**About this exercise**
Quote, word for word, every line starting at the line that contains "(667, 109) = (394, 556): blue teapot -> none" and ending with the last line of the records; include both of these lines and no others.

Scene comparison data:
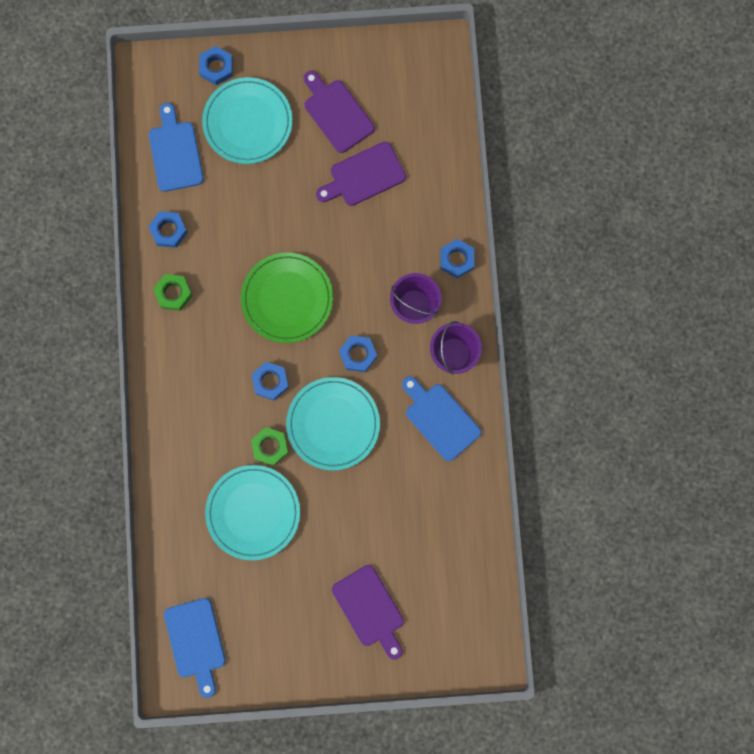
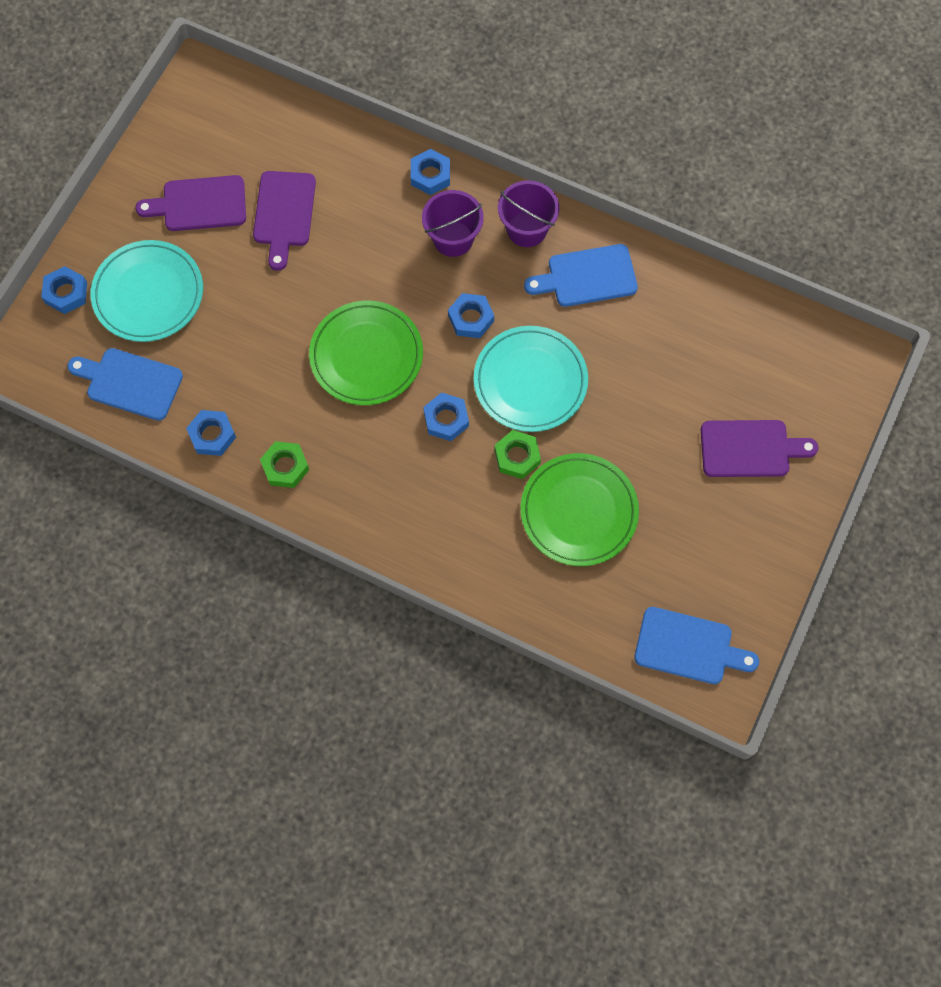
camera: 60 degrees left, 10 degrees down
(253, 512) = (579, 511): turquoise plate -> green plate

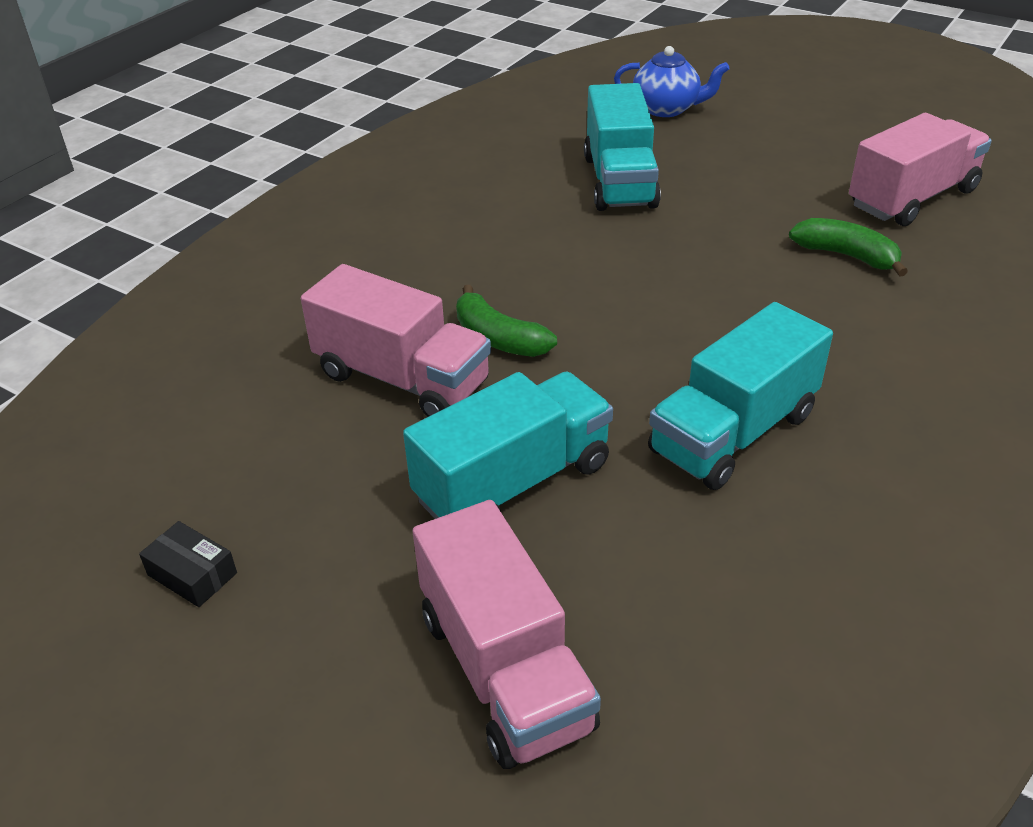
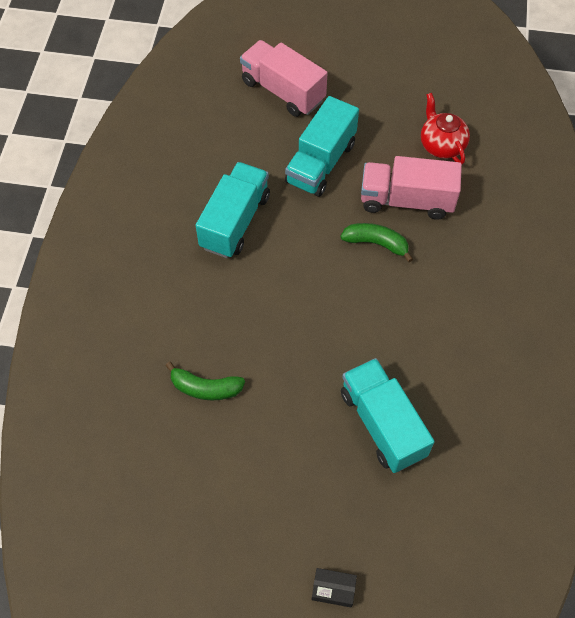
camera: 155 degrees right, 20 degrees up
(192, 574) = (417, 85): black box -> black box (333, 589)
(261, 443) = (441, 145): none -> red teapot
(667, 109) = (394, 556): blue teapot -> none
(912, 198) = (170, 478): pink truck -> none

**Answer for the task**
(667, 109) = (394, 556): blue teapot -> none
(912, 198) = (170, 478): pink truck -> none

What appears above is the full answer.